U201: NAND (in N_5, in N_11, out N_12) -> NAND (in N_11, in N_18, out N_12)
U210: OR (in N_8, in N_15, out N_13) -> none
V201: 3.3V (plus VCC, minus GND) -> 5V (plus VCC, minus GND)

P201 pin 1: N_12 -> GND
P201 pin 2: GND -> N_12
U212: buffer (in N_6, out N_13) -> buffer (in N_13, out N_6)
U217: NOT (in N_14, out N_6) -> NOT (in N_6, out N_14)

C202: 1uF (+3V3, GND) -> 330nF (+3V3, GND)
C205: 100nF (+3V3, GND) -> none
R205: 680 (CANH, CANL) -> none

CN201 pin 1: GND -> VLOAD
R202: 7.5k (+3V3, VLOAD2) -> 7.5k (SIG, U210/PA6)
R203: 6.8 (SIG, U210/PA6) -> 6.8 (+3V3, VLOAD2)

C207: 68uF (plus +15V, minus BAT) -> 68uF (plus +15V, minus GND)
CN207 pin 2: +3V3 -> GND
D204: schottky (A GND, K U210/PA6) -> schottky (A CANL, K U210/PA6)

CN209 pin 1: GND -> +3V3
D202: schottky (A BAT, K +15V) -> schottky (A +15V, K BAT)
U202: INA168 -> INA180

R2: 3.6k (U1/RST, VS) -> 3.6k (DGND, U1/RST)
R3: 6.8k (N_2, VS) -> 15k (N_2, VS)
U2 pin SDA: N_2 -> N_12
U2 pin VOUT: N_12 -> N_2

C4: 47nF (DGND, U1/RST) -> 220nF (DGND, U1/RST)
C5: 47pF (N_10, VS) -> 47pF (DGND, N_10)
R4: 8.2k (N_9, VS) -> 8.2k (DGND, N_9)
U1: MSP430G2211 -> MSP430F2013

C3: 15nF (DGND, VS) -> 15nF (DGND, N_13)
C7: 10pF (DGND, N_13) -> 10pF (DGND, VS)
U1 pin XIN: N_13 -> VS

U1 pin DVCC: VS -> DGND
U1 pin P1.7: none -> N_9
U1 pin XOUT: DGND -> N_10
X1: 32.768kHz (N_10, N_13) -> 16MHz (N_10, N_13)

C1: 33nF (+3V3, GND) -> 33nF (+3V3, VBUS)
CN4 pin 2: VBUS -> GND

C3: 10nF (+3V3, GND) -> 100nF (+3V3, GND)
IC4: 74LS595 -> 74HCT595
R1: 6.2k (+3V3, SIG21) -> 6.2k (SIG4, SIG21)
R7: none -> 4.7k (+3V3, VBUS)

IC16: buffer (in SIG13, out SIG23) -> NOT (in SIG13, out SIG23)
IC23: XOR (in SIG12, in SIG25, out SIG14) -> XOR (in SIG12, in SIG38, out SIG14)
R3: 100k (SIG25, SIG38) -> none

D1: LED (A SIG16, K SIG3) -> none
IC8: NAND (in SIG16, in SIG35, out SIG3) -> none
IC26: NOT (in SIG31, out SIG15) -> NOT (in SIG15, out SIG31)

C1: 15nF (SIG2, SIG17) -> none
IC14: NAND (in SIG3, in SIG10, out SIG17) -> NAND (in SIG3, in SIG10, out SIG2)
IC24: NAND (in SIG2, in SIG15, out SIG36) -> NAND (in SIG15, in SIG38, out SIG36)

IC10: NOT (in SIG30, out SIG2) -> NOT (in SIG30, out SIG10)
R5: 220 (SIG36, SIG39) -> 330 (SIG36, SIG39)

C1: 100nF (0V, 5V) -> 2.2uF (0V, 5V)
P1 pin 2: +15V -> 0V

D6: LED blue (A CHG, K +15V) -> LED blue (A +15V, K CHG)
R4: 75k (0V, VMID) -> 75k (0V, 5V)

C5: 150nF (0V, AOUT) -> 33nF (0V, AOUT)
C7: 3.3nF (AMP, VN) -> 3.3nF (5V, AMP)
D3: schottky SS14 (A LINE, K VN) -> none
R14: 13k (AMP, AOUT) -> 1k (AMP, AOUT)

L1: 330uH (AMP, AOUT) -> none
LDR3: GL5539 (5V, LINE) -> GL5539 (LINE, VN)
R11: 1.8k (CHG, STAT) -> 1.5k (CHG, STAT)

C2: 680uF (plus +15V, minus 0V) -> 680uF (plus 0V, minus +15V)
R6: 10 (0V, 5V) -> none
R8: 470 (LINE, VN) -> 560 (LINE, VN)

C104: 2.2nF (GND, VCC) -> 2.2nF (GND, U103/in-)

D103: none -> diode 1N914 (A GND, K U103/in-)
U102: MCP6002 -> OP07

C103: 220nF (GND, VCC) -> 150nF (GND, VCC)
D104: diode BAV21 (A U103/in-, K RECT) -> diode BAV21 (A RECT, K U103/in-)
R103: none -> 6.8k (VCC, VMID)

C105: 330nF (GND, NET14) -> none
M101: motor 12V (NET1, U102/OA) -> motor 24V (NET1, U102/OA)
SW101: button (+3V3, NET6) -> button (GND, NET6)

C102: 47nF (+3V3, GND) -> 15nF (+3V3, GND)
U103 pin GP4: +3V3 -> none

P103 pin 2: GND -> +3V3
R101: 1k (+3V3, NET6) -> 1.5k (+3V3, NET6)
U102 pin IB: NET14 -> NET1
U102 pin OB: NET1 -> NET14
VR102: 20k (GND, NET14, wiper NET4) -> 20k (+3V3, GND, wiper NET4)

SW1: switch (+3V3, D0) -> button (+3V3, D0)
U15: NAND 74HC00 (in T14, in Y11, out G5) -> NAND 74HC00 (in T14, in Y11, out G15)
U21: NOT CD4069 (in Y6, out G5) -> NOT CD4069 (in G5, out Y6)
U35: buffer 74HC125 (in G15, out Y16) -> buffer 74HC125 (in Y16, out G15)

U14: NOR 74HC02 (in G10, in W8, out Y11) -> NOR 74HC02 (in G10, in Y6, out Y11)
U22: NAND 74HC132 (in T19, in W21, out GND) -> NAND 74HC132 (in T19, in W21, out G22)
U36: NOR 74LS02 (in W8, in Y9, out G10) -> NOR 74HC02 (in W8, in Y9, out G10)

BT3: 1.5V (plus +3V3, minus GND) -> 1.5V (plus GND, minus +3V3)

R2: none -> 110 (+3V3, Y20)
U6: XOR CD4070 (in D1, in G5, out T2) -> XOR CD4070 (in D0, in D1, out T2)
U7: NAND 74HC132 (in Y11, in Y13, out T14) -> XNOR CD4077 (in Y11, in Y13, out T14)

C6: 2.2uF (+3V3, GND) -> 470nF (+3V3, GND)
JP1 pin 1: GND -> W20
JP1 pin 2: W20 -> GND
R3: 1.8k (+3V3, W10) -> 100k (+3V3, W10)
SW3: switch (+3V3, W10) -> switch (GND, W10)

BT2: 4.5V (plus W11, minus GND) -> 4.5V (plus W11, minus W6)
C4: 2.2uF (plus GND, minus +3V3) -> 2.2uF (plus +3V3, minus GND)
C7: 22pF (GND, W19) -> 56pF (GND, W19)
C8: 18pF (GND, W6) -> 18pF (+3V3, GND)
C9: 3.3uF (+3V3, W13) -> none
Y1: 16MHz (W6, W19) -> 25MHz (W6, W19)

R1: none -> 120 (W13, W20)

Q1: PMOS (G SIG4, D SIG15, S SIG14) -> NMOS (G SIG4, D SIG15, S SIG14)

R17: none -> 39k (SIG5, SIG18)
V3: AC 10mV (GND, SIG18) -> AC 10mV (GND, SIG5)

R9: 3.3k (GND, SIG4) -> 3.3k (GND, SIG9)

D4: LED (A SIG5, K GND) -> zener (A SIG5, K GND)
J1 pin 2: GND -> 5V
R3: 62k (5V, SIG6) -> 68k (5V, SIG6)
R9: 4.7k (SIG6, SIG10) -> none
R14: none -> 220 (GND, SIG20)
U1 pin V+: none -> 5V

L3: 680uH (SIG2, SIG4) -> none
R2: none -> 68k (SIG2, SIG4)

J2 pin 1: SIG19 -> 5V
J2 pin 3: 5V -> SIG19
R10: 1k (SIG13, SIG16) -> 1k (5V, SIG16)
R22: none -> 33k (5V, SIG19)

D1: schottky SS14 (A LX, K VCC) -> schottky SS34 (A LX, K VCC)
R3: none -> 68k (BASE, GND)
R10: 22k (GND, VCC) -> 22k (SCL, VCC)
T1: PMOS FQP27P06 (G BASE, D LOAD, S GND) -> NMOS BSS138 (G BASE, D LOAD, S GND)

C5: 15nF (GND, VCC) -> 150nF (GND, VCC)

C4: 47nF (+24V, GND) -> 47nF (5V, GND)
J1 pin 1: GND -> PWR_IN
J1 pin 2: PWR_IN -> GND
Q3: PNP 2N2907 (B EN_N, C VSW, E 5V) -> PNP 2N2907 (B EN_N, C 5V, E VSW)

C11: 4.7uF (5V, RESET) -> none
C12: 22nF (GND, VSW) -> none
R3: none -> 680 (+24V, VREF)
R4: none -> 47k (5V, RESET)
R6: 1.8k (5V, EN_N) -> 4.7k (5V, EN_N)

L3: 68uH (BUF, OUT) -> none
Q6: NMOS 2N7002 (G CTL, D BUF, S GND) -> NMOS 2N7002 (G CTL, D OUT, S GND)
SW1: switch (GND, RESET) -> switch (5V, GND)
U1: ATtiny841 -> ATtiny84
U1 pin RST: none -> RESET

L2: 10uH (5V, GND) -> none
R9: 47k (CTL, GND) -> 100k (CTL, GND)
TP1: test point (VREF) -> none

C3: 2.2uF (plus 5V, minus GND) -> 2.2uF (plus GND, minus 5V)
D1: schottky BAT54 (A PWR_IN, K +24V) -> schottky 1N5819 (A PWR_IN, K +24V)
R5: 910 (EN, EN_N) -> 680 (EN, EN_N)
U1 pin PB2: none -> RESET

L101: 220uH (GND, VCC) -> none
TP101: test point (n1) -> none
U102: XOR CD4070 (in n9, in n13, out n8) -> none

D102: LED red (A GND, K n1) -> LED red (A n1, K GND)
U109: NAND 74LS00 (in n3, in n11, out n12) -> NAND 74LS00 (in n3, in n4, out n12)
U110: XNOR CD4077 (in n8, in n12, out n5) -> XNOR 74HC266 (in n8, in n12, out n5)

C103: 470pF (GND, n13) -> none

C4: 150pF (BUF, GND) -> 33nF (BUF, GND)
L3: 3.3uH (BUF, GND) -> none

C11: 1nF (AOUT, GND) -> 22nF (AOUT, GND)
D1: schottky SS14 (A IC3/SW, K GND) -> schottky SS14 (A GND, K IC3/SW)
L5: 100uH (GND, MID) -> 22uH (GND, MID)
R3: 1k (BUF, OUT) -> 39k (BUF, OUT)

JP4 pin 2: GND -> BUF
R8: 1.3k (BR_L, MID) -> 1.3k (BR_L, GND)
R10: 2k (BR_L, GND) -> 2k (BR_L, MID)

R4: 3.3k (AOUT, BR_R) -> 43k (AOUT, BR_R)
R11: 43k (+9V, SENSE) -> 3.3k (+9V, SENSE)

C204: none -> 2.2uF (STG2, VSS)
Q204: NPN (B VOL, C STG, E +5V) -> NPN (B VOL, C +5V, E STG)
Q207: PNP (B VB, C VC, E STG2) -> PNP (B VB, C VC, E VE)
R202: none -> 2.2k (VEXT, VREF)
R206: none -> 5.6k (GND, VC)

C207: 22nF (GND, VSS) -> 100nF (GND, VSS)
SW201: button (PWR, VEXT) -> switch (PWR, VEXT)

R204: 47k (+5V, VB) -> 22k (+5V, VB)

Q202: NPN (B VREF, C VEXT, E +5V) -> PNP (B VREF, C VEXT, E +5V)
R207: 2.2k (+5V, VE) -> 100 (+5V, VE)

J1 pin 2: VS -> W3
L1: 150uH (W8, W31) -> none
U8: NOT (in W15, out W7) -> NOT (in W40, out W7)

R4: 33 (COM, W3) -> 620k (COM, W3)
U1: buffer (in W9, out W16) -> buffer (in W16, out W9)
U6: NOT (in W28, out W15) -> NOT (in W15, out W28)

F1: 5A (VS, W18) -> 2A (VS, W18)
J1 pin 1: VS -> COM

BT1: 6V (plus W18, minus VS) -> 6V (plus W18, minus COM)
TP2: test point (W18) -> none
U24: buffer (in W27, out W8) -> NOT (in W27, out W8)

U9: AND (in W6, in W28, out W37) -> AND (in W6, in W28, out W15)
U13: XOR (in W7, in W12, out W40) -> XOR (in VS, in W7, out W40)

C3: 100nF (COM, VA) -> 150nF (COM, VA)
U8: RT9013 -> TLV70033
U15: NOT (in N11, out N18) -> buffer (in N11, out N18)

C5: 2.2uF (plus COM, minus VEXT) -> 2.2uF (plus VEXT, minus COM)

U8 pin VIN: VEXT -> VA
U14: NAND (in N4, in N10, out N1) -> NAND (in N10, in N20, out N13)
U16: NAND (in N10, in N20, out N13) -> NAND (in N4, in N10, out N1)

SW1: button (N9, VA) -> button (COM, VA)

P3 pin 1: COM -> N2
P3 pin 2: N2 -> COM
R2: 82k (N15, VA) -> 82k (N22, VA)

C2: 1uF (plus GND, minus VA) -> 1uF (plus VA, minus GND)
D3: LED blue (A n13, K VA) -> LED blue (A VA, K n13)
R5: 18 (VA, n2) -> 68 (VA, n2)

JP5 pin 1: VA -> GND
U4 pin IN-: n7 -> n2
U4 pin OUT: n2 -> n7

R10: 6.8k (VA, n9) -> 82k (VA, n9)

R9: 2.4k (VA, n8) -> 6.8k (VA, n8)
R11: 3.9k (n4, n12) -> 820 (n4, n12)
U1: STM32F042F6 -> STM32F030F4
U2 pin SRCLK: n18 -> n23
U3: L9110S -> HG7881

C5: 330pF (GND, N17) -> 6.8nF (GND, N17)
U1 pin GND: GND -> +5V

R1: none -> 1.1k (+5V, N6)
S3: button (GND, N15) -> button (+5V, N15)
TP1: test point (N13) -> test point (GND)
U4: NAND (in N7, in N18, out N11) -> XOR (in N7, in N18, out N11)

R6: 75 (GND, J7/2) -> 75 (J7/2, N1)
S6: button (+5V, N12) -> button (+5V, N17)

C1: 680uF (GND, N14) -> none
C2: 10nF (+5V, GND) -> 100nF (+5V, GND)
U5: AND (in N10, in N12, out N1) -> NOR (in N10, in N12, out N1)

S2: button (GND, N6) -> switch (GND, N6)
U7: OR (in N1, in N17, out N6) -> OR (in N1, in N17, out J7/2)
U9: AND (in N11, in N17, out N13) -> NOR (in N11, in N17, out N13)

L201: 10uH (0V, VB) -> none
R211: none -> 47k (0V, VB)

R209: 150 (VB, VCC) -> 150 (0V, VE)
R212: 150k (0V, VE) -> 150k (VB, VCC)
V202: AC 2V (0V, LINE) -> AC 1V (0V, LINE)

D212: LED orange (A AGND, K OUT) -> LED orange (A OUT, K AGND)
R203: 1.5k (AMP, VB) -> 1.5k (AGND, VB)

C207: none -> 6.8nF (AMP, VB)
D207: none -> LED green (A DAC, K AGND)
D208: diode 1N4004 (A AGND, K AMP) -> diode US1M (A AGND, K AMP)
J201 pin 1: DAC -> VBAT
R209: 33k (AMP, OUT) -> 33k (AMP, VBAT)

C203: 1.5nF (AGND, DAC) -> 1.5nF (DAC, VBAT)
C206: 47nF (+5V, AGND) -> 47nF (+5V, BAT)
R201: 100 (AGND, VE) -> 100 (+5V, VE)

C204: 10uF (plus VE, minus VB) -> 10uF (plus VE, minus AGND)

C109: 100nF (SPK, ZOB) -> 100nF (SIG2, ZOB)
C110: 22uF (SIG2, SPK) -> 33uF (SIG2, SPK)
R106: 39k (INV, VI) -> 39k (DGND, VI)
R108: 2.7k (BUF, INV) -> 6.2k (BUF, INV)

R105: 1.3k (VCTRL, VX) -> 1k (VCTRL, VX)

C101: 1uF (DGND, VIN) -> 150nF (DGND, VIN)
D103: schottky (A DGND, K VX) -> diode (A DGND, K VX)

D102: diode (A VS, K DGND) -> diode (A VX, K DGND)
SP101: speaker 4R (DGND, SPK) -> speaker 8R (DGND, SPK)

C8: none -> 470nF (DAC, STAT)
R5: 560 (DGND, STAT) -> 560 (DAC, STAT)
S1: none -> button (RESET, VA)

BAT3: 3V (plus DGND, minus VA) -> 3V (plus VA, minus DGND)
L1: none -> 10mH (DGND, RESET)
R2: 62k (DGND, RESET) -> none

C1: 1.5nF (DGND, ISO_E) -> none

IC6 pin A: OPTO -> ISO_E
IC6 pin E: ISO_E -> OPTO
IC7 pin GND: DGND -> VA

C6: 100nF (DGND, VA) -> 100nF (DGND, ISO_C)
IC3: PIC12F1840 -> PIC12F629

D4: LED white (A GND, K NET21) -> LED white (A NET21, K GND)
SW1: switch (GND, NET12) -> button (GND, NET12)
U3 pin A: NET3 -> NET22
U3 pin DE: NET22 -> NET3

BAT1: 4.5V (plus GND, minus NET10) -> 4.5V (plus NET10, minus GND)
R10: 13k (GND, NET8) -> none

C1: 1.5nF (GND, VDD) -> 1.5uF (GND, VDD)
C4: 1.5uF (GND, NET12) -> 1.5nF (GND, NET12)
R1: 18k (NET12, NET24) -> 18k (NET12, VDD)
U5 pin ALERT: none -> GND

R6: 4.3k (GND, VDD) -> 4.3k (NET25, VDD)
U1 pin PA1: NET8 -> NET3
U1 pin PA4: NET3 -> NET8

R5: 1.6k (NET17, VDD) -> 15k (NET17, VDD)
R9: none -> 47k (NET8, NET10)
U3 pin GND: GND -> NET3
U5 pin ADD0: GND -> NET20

#### WORK ITEM:
Output only an exact transcription of the lines above from the one with "C206: 47nF (+5V, AGND) -> 47nF (+5V, BAT)" up to and including the one with "C110: 22uF (SIG2, SPK) -> 33uF (SIG2, SPK)".

#### SOLUTION FOR THIS TASK:
C206: 47nF (+5V, AGND) -> 47nF (+5V, BAT)
R201: 100 (AGND, VE) -> 100 (+5V, VE)

C204: 10uF (plus VE, minus VB) -> 10uF (plus VE, minus AGND)

C109: 100nF (SPK, ZOB) -> 100nF (SIG2, ZOB)
C110: 22uF (SIG2, SPK) -> 33uF (SIG2, SPK)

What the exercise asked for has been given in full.